▸ TO DO: Rewrite the rows below with "holiday" swapped for "vacation" and everything else unchanged, leaving out the pictures.

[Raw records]
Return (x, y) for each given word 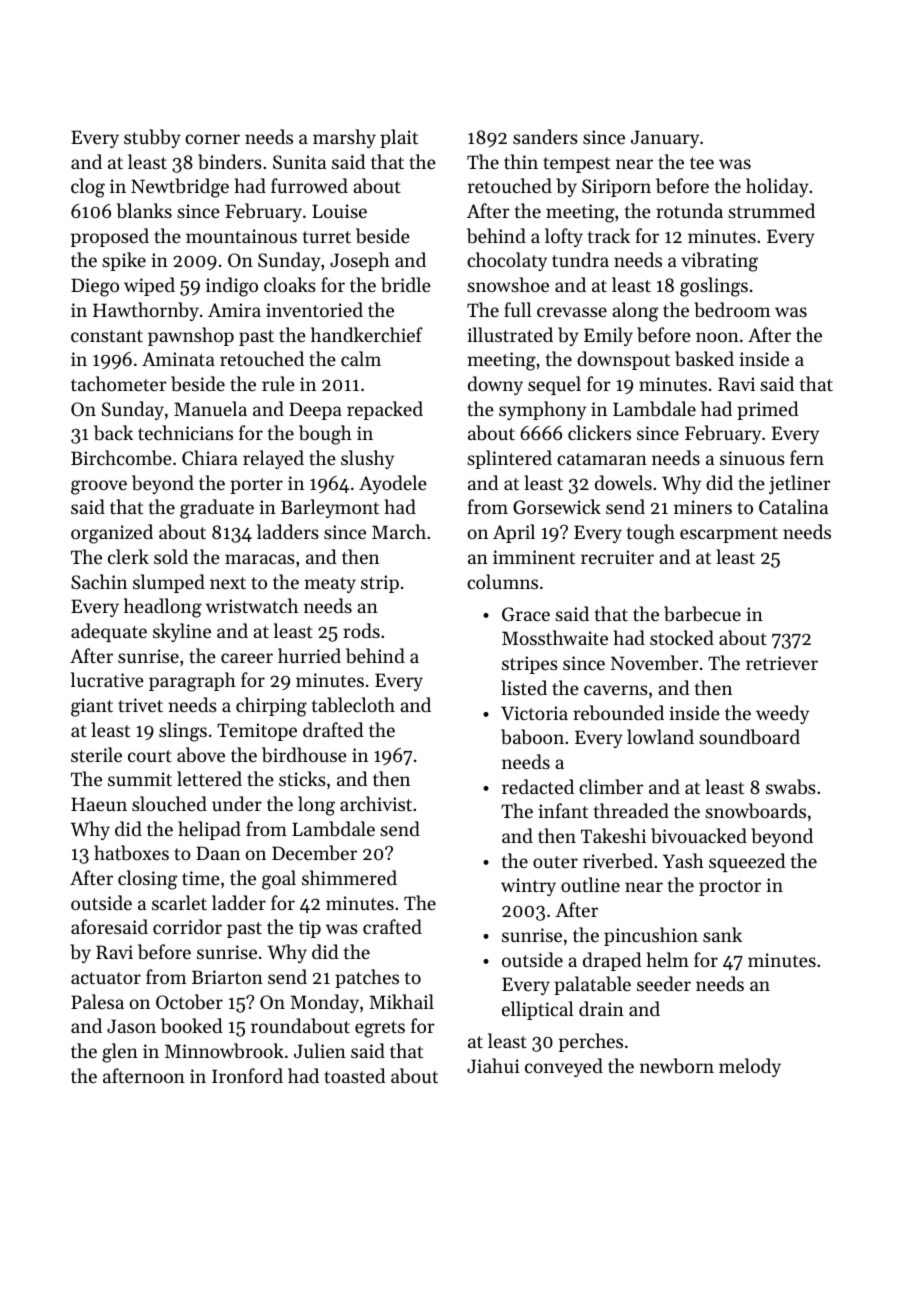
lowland (660, 736)
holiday (777, 187)
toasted (355, 1075)
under (237, 803)
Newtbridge (180, 188)
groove (99, 487)
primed (768, 410)
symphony (542, 410)
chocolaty (507, 261)
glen (120, 1053)
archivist (376, 803)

▸ ANSWER FOR THE TASK:
Return (x, y) for each given word 
lowland (660, 736)
vacation (777, 187)
toasted (355, 1075)
under (237, 803)
Newtbridge (180, 188)
groove (99, 487)
primed (768, 410)
symphony (542, 410)
chocolaty (507, 261)
glen (120, 1053)
archivist (376, 803)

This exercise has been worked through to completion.